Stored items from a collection

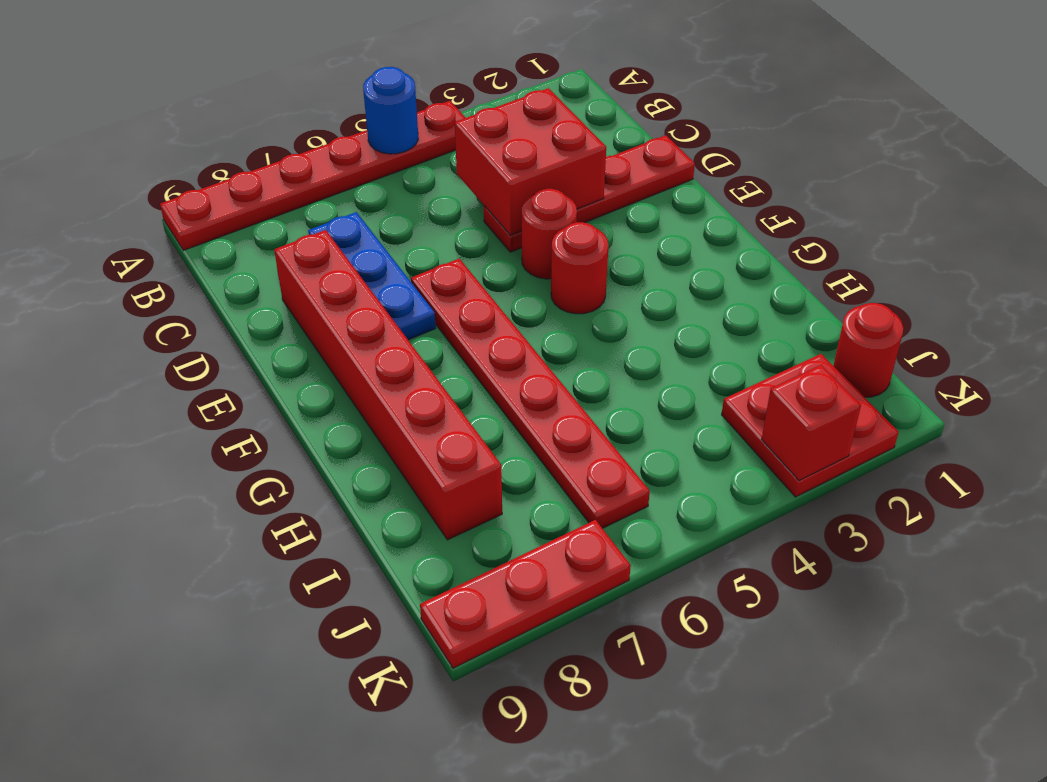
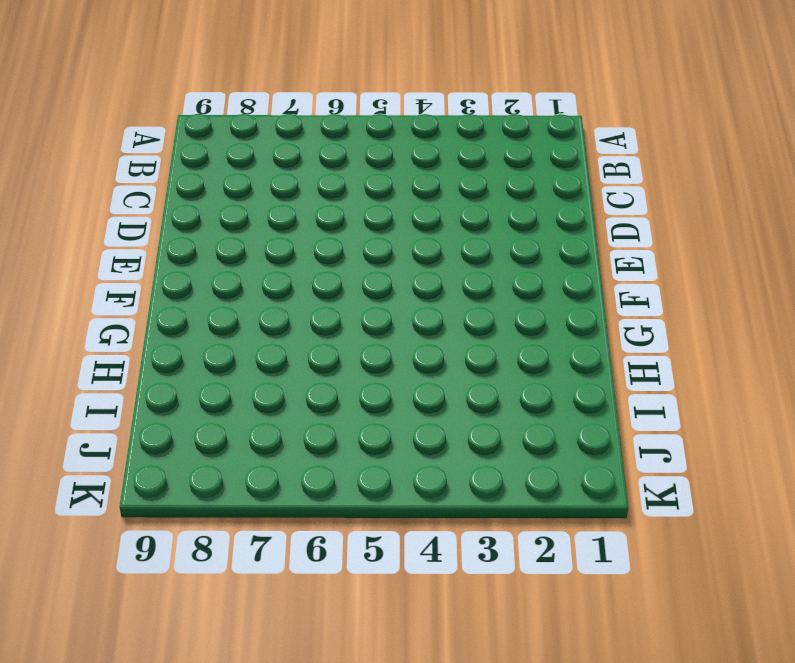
none -> red plate A4:A9 level 1
none -> blue plate C7:E7 level 1
none -> red plate D1:D4 level 1

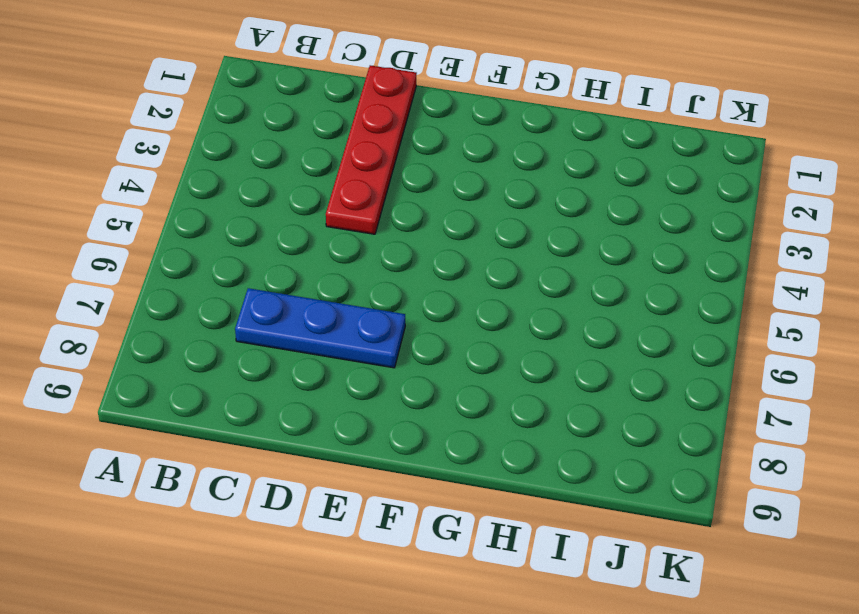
none -> red plate A4:A9 level 1
none -> red brick D8:I8 level 1
none -> red round brick E4 level 1

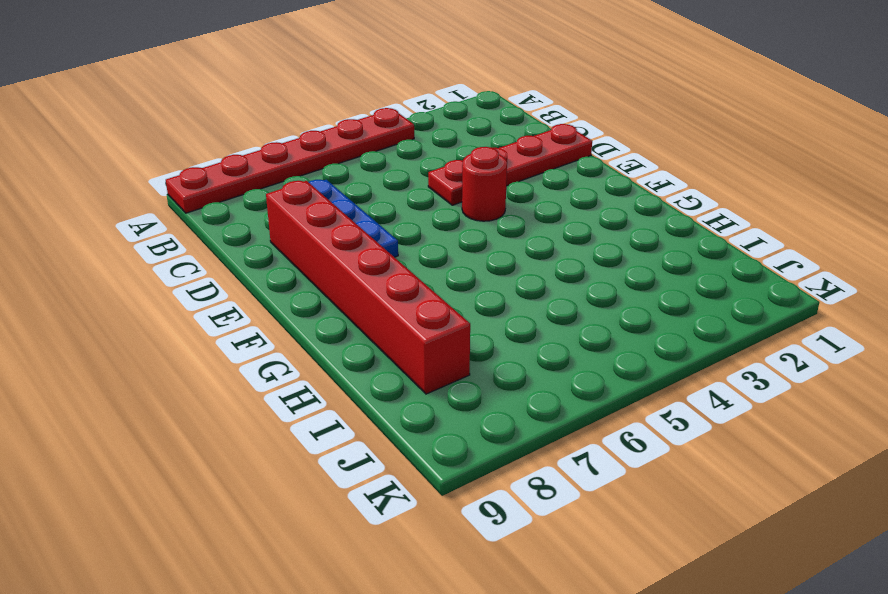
none -> red plate E6:J6 level 1
none -> red round brick F4 level 1
none -> red round brick J1 level 1

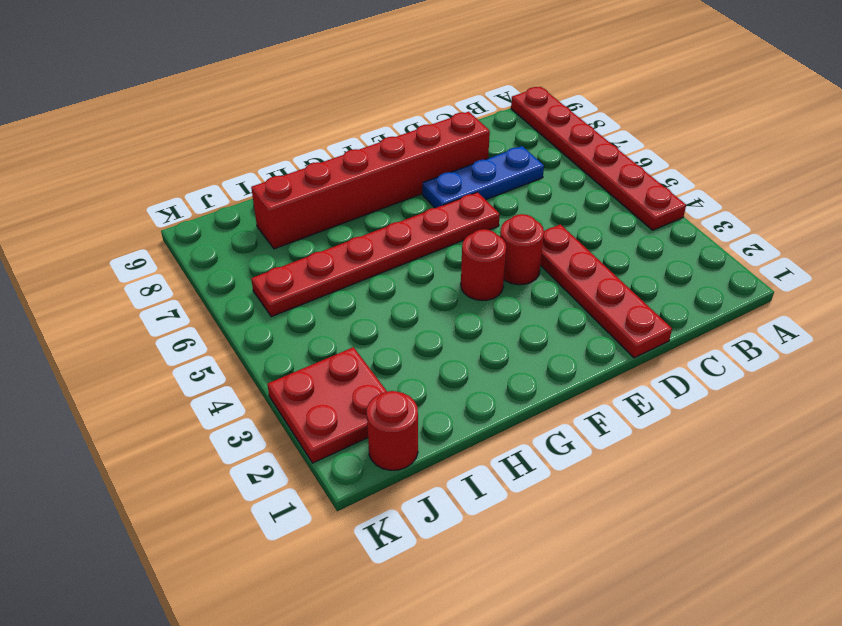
none -> red plate K7:K9 level 1
none -> blue round brick A5 level 2
none -> red brick C3:D4 level 2

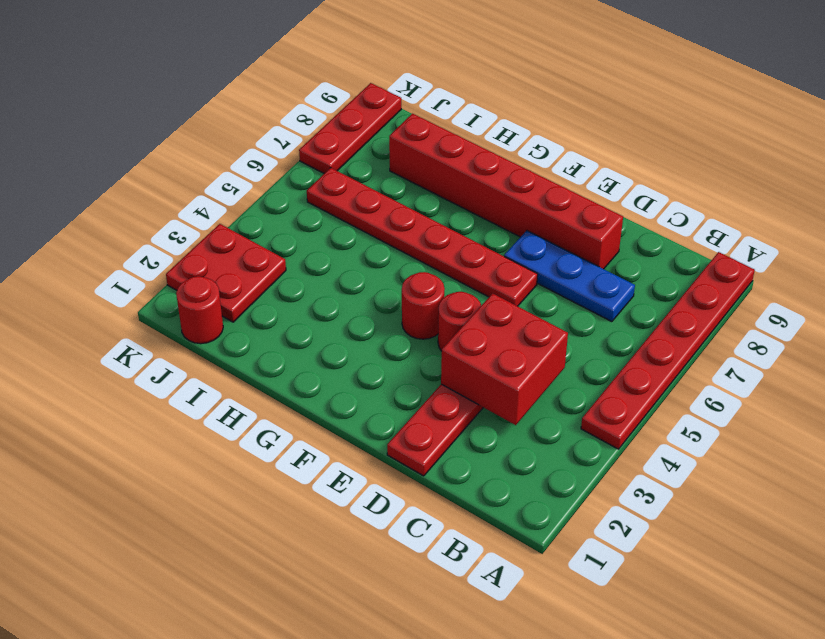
none -> blue round brick A5 level 2
none -> red brick K3 level 2

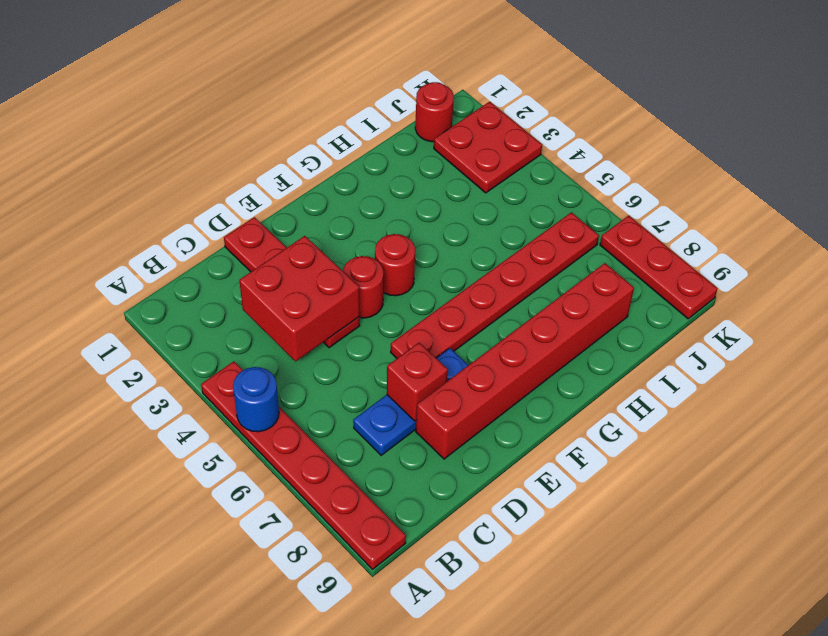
red brick D7 level 2 -> red brick K3 level 2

__Instructions for the task__
Copy every record above exactly, leaving out the pictures.

__Answer for this exercise__
none -> red plate A4:A9 level 1
none -> blue plate C7:E7 level 1
none -> red plate D1:D4 level 1

none -> red plate A4:A9 level 1
none -> red brick D8:I8 level 1
none -> red round brick E4 level 1

none -> red plate E6:J6 level 1
none -> red round brick F4 level 1
none -> red round brick J1 level 1

none -> red plate K7:K9 level 1
none -> blue round brick A5 level 2
none -> red brick C3:D4 level 2

none -> blue round brick A5 level 2
none -> red brick K3 level 2

red brick D7 level 2 -> red brick K3 level 2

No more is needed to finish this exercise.